# Your assignment
Write down the listing again exactly as it appears below, without its pictures.
Top of Extracted data
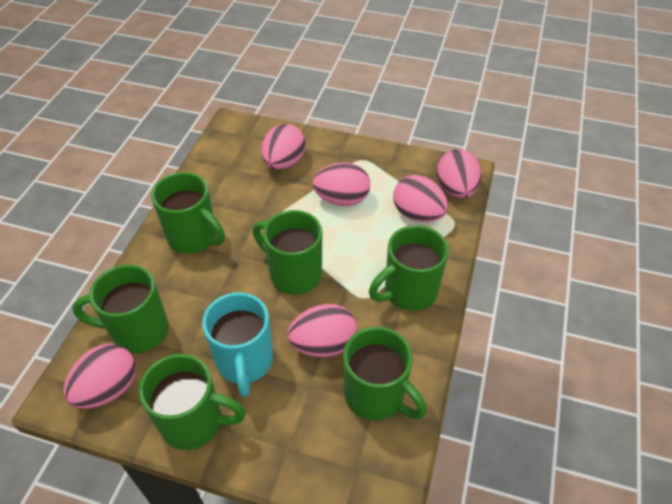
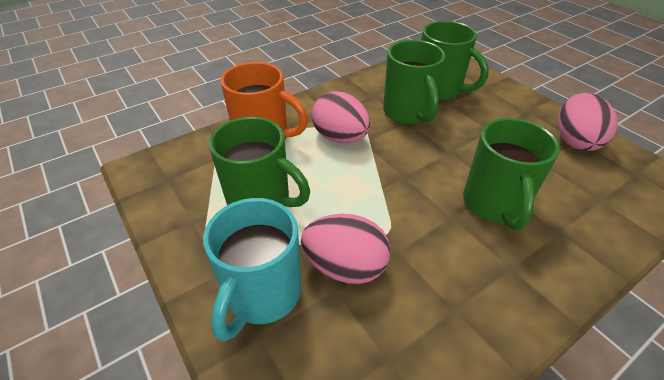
green mug: [72,264,168,354] [139,354,246,450] [151,172,225,254] [253,210,322,295] [343,326,427,421] [369,225,449,311] = 6 -> [209,117,310,207] [383,40,446,124] [422,21,489,100] [463,118,560,230] = 4
orange mug: none = 0 -> [221,62,308,140] = 1
pink egg: [63,344,136,409] [261,124,305,170] [288,304,357,357] [312,162,370,206] [393,175,448,222] [437,149,481,198] = 6 -> [301,214,391,284] [312,91,370,143] [558,93,618,151] = 3

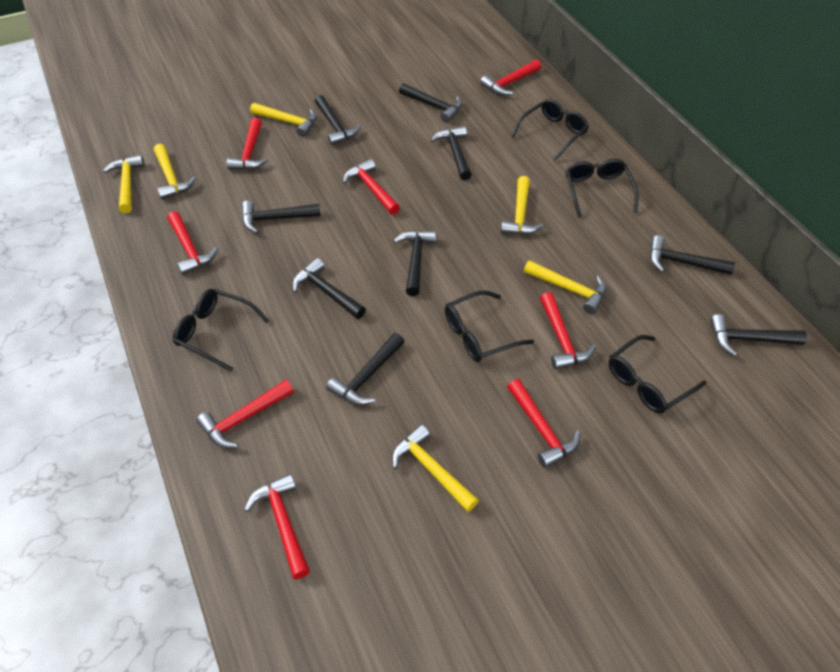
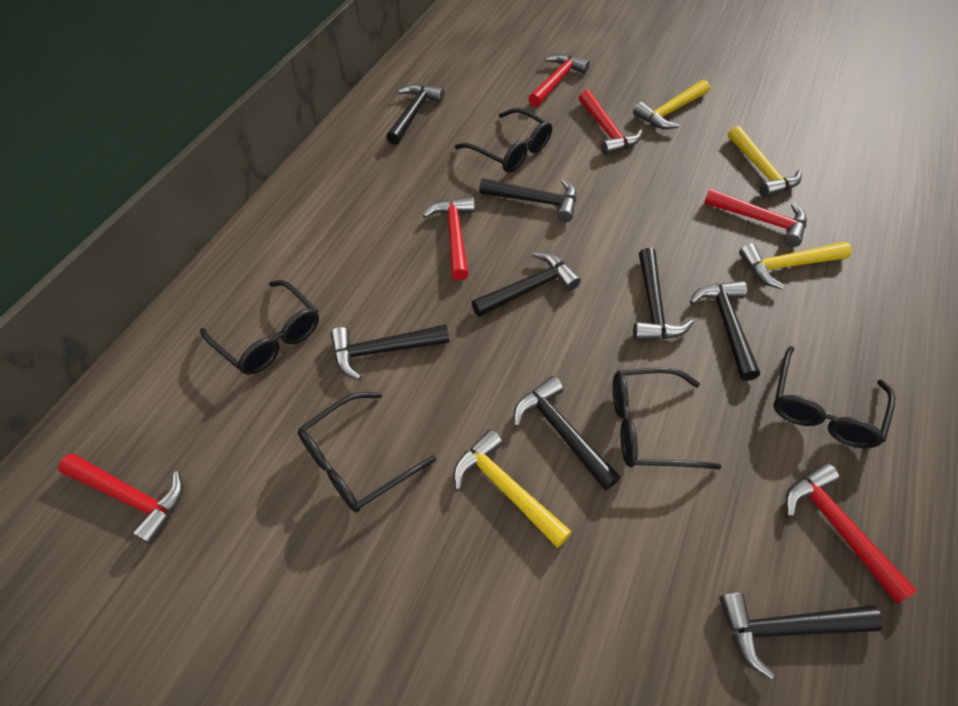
black hammer: [242,201,321,233] [292,258,366,319] [315,95,361,145] [326,333,405,405] [393,230,436,296] [399,83,462,122] [431,126,472,180] [650,235,735,275] [710,314,807,356] = 9 -> [330,324,449,380] [386,84,444,145] [471,252,581,317] [479,178,577,222] [514,376,621,490] [633,248,693,340] [689,281,760,381] [719,592,883,679] = 8
red hammer: [167,211,218,275] [196,380,294,448] [227,118,268,170] [244,474,310,579] [343,159,400,215] [480,60,541,95] [507,379,580,468] [540,292,596,369] = 8 -> [58,454,183,545] [423,196,475,281] [528,54,590,107] [579,90,642,155] [704,188,807,247] [785,463,917,604] = 6
yellow hammer: [103,155,144,213] [154,144,196,200] [250,103,317,137] [392,425,479,512] [501,176,544,235] [524,260,606,314] = 6 -> [453,429,572,548] [633,80,710,129] [728,126,802,198] [739,242,852,289] = 4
Bottom of Extracted data
# Response
green mug: [72,264,168,354] [139,354,246,450] [151,172,225,254] [253,210,322,295] [343,326,427,421] [369,225,449,311] = 6 -> [209,117,310,207] [383,40,446,124] [422,21,489,100] [463,118,560,230] = 4
orange mug: none = 0 -> [221,62,308,140] = 1
pink egg: [63,344,136,409] [261,124,305,170] [288,304,357,357] [312,162,370,206] [393,175,448,222] [437,149,481,198] = 6 -> [301,214,391,284] [312,91,370,143] [558,93,618,151] = 3

black hammer: [242,201,321,233] [292,258,366,319] [315,95,361,145] [326,333,405,405] [393,230,436,296] [399,83,462,122] [431,126,472,180] [650,235,735,275] [710,314,807,356] = 9 -> [330,324,449,380] [386,84,444,145] [471,252,581,317] [479,178,577,222] [514,376,621,490] [633,248,693,340] [689,281,760,381] [719,592,883,679] = 8
red hammer: [167,211,218,275] [196,380,294,448] [227,118,268,170] [244,474,310,579] [343,159,400,215] [480,60,541,95] [507,379,580,468] [540,292,596,369] = 8 -> [58,454,183,545] [423,196,475,281] [528,54,590,107] [579,90,642,155] [704,188,807,247] [785,463,917,604] = 6
yellow hammer: [103,155,144,213] [154,144,196,200] [250,103,317,137] [392,425,479,512] [501,176,544,235] [524,260,606,314] = 6 -> [453,429,572,548] [633,80,710,129] [728,126,802,198] [739,242,852,289] = 4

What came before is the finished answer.